***** Records shown *****

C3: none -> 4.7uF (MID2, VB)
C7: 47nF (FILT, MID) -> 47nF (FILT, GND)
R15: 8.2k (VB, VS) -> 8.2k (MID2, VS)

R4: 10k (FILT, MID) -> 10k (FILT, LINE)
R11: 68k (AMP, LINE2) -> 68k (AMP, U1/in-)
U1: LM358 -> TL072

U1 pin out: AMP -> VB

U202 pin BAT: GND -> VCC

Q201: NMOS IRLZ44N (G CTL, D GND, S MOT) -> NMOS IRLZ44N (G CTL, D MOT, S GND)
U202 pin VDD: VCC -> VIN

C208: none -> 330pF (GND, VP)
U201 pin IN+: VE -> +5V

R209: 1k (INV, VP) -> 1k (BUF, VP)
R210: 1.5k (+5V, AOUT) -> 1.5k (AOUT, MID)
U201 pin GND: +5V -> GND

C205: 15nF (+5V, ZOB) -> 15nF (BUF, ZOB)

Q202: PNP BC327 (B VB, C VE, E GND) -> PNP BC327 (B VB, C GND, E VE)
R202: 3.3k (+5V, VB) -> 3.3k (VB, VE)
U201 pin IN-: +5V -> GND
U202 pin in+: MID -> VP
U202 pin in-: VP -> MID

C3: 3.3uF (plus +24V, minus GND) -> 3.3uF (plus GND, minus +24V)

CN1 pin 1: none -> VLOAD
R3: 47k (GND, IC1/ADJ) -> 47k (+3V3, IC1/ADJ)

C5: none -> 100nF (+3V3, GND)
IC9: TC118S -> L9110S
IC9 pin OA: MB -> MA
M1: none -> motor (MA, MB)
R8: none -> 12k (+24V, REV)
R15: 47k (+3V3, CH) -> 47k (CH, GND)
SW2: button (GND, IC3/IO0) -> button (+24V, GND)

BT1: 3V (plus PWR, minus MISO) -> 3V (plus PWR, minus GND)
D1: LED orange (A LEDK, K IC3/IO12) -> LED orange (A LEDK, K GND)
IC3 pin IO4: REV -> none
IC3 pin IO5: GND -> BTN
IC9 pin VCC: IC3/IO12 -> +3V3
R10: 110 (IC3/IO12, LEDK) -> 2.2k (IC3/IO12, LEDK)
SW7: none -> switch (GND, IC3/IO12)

*****

■ **Aim of the task**: Look through the entries above and list every line containing "FILT".

■ **Answer space**:
C7: 47nF (FILT, MID) -> 47nF (FILT, GND)
R4: 10k (FILT, MID) -> 10k (FILT, LINE)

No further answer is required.